→ Records from a collection:
##############################
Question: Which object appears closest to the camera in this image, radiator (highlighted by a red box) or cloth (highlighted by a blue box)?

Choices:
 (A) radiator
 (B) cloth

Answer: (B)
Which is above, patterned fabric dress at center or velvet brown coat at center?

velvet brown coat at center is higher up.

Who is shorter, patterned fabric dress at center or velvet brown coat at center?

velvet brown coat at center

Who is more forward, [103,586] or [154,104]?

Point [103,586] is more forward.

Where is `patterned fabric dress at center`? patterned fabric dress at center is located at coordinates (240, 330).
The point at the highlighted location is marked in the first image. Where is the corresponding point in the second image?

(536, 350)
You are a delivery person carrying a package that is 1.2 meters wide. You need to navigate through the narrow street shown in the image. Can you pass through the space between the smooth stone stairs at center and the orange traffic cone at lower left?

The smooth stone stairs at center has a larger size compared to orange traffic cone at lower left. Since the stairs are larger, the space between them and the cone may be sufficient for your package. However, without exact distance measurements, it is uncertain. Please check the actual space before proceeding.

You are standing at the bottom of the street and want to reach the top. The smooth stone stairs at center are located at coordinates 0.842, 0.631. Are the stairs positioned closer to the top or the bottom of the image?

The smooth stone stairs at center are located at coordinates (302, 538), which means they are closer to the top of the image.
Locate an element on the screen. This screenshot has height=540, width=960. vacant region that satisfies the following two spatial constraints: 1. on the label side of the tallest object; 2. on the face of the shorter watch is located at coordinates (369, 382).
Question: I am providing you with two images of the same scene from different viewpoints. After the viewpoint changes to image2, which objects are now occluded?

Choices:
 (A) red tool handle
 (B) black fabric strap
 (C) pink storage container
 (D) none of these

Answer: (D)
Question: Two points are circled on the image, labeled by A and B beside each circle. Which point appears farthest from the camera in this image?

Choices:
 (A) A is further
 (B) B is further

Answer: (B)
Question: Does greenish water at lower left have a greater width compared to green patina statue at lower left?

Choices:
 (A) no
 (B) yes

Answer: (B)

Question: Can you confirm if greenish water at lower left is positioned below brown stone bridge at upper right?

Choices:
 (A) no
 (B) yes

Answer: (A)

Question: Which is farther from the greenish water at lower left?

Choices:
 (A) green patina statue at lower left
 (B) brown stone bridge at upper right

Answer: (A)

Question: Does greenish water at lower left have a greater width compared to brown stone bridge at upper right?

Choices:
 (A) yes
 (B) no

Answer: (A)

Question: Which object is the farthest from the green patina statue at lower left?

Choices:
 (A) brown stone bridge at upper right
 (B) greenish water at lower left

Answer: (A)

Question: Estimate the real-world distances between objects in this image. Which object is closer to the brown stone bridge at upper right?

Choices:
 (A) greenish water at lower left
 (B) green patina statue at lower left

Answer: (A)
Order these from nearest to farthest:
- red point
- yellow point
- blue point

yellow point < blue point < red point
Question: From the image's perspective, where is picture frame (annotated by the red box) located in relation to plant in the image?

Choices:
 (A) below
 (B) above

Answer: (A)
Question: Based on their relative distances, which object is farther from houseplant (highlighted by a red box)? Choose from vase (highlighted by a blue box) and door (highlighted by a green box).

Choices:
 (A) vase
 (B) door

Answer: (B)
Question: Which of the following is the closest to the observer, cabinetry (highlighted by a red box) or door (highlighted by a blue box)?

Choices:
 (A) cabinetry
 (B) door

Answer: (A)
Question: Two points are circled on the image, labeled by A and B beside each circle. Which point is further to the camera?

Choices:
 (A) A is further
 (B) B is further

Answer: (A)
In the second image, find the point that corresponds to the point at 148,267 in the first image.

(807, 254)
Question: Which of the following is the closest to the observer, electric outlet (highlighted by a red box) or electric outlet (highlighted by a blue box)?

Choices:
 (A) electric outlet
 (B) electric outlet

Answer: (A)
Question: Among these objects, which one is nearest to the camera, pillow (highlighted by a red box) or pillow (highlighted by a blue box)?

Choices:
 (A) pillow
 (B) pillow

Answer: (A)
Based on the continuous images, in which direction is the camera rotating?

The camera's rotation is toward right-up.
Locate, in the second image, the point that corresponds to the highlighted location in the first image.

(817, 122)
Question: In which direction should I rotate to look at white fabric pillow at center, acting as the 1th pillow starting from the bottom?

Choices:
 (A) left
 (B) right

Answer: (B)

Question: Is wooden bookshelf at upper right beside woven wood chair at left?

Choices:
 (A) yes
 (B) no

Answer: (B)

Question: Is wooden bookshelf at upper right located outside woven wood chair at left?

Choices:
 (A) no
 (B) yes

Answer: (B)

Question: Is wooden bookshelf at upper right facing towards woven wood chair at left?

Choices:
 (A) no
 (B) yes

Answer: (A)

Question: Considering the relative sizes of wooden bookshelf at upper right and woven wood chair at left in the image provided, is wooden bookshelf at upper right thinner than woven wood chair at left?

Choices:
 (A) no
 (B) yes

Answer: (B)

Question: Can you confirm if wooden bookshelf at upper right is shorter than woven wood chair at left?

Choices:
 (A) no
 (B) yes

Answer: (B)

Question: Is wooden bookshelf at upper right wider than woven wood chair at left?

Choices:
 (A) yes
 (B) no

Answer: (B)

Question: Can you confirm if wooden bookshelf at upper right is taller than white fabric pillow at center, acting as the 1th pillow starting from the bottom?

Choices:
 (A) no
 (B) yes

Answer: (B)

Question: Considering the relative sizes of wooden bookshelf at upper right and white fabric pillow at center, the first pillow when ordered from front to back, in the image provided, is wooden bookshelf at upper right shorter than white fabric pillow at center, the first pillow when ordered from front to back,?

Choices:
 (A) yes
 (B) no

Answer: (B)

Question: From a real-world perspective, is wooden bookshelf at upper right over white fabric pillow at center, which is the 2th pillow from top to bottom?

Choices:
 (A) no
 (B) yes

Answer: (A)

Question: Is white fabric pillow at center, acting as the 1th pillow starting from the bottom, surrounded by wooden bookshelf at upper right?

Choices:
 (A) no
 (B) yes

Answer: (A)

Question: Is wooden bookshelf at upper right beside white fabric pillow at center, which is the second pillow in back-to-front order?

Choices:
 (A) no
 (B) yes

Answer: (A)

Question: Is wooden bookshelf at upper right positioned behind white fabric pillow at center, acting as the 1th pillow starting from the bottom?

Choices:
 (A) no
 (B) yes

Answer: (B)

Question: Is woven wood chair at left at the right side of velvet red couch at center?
##############################
→ WHAT TO WORK ON:
Reproduce the records word for word, starting at the first line and ending with the line that contains "You are standing".

→ THE SOLUTION:
Question: Which object appears closest to the camera in this image, radiator (highlighted by a red box) or cloth (highlighted by a blue box)?

Choices:
 (A) radiator
 (B) cloth

Answer: (B)
Which is above, patterned fabric dress at center or velvet brown coat at center?

velvet brown coat at center is higher up.

Who is shorter, patterned fabric dress at center or velvet brown coat at center?

velvet brown coat at center

Who is more forward, [103,586] or [154,104]?

Point [103,586] is more forward.

Where is `patterned fabric dress at center`? patterned fabric dress at center is located at coordinates (240, 330).
The point at the highlighted location is marked in the first image. Where is the corresponding point in the second image?

(536, 350)
You are a delivery person carrying a package that is 1.2 meters wide. You need to navigate through the narrow street shown in the image. Can you pass through the space between the smooth stone stairs at center and the orange traffic cone at lower left?

The smooth stone stairs at center has a larger size compared to orange traffic cone at lower left. Since the stairs are larger, the space between them and the cone may be sufficient for your package. However, without exact distance measurements, it is uncertain. Please check the actual space before proceeding.

You are standing at the bottom of the street and want to reach the top. The smooth stone stairs at center are located at coordinates 0.842, 0.631. Are the stairs positioned closer to the top or the bottom of the image?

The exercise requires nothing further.